(Difference listings)

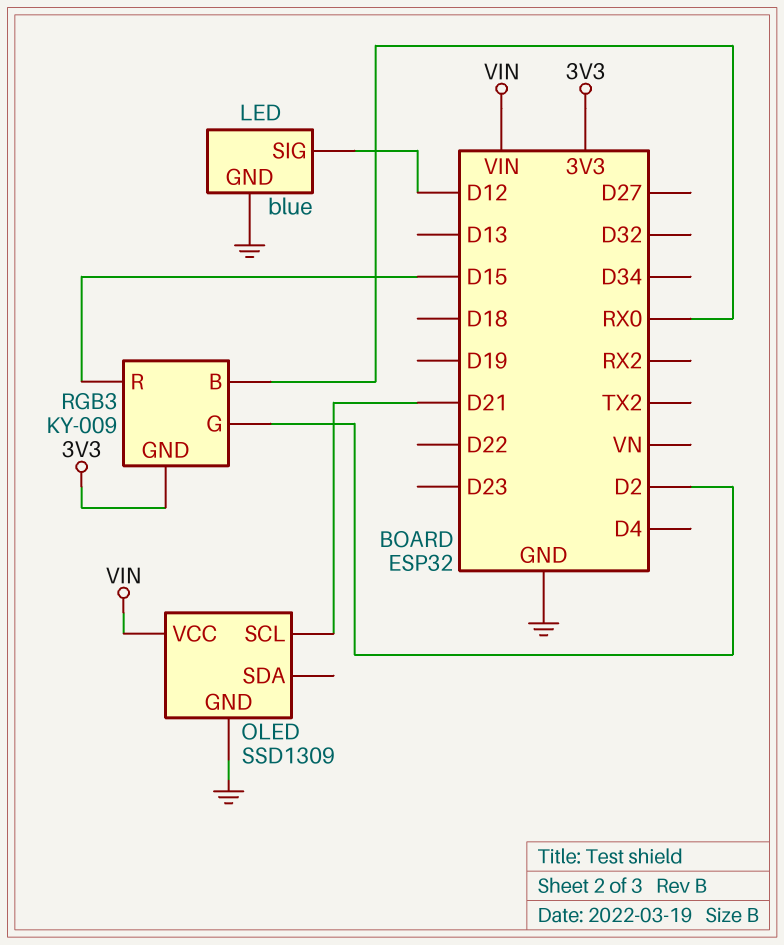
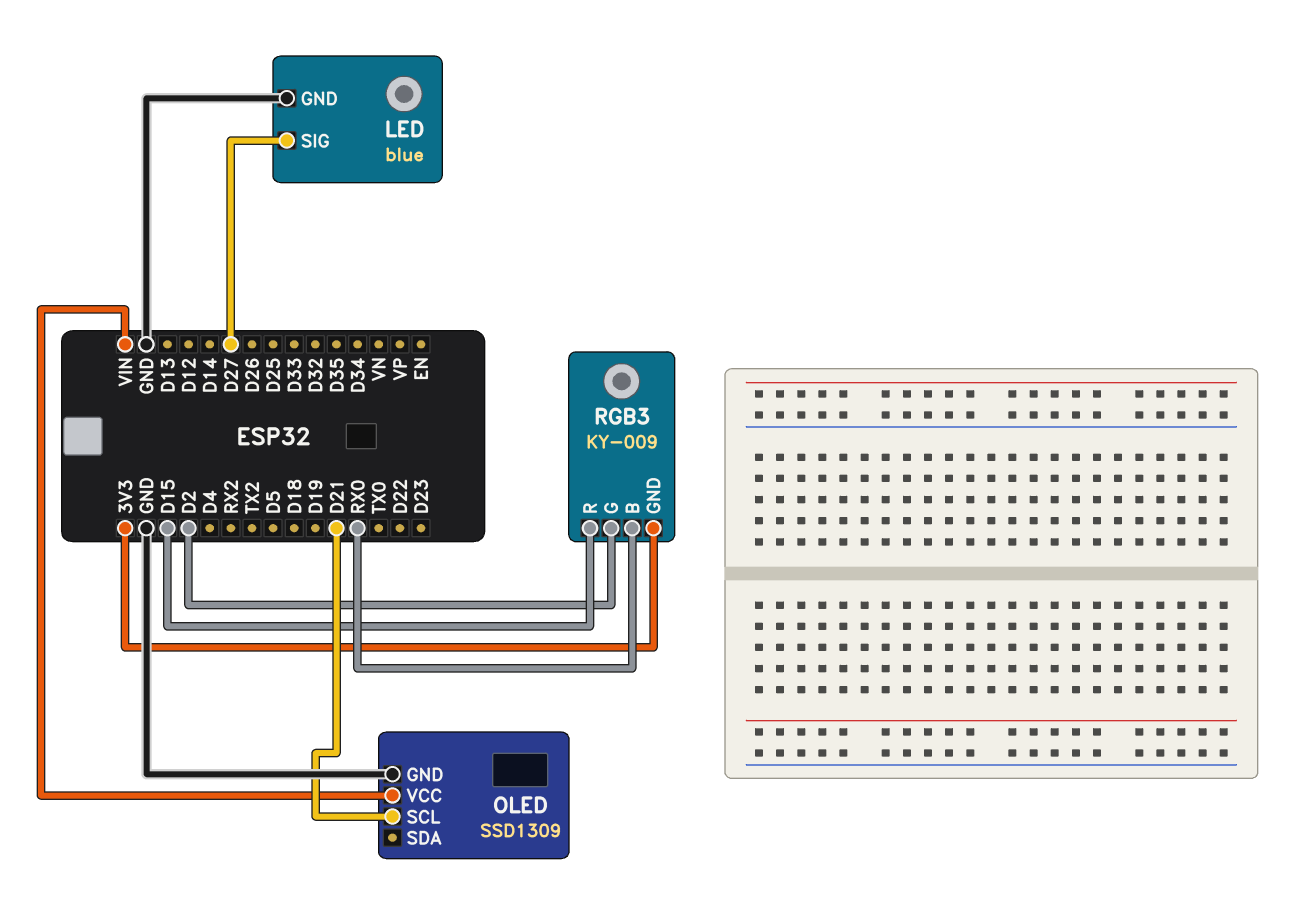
LED pin SIG: D12 -> D27

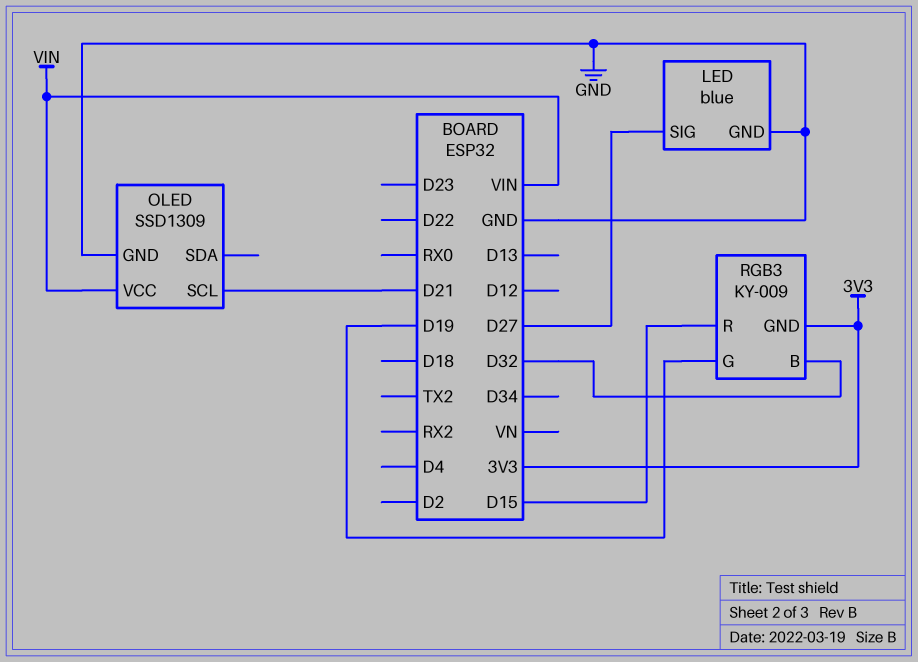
RGB3 pin B: RX0 -> D32
RGB3 pin G: D2 -> D19

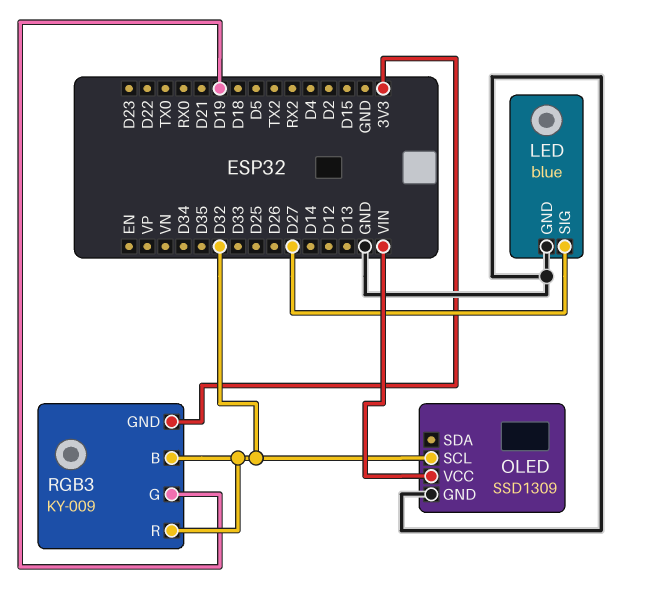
OLED pin SCL: D21 -> D32
RGB3 pin R: D15 -> D32

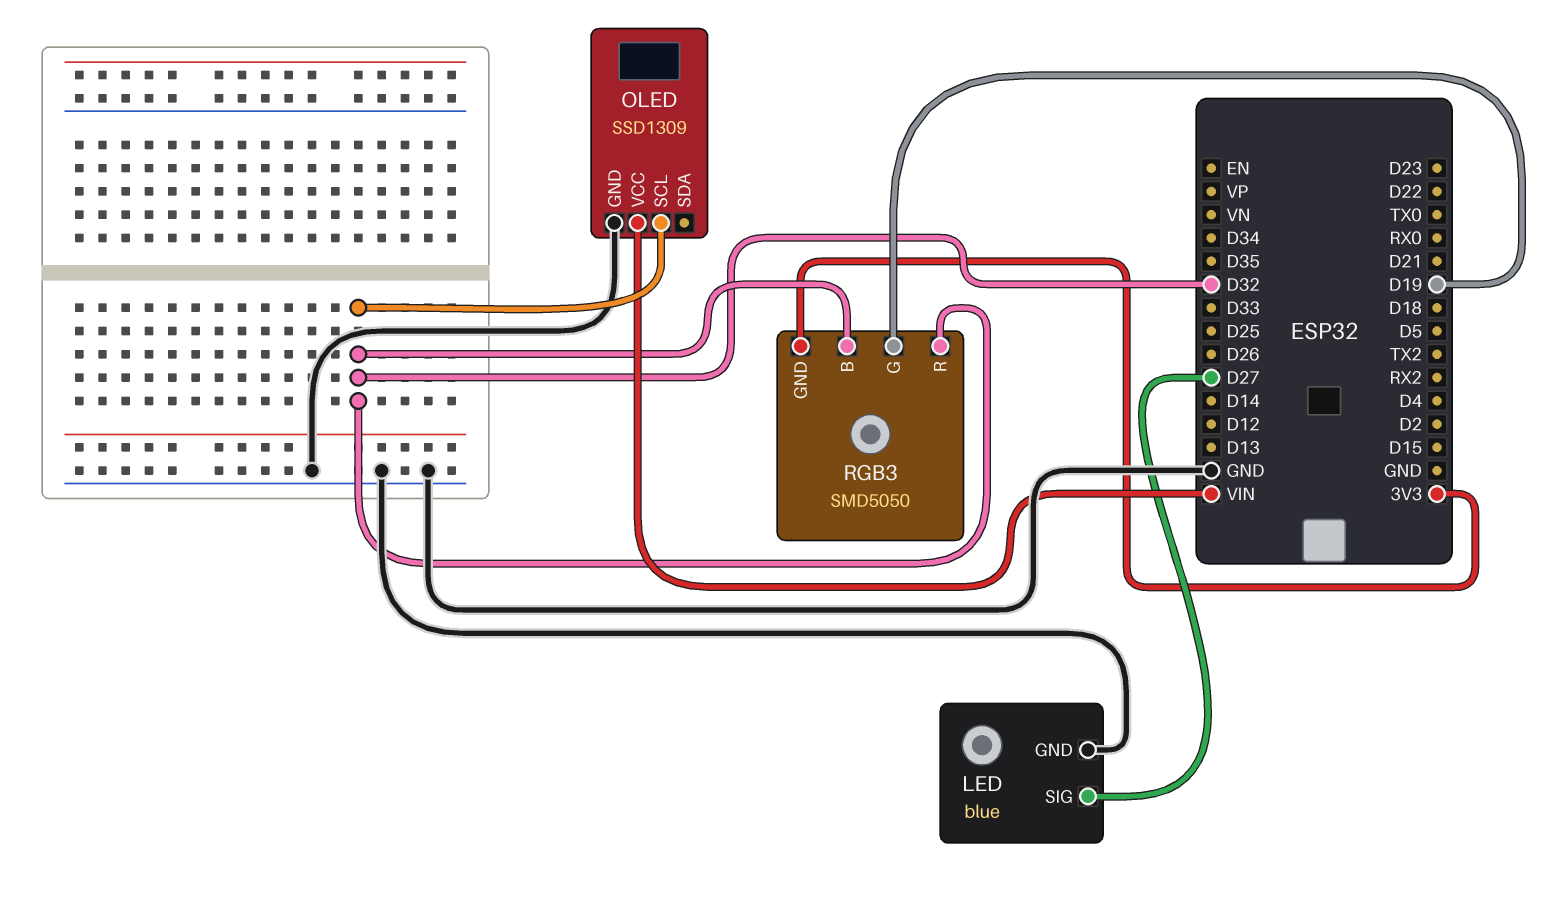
RGB3: KY-009 -> SMD5050

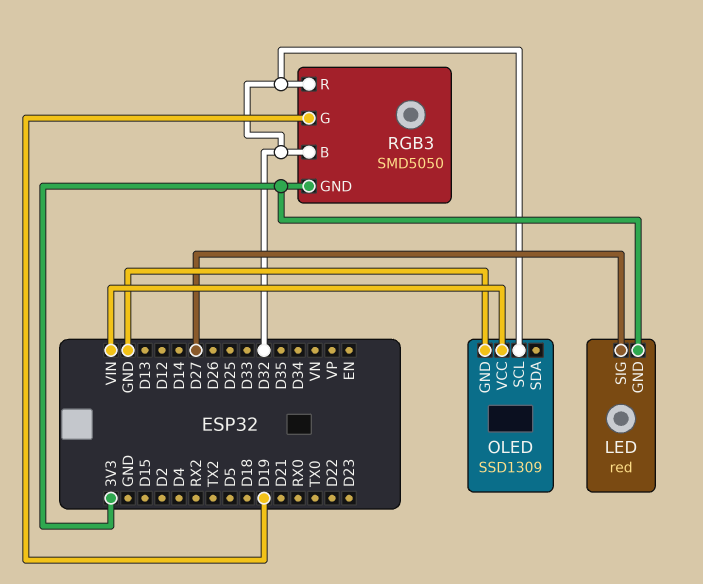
LED: blue -> red
LED pin GND: GND -> 3V3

§ EXERCISE PROMPT
Reproduce every entry word for word, but omit the pictures.

§ REPLY
LED pin SIG: D12 -> D27

RGB3 pin B: RX0 -> D32
RGB3 pin G: D2 -> D19

OLED pin SCL: D21 -> D32
RGB3 pin R: D15 -> D32

RGB3: KY-009 -> SMD5050

LED: blue -> red
LED pin GND: GND -> 3V3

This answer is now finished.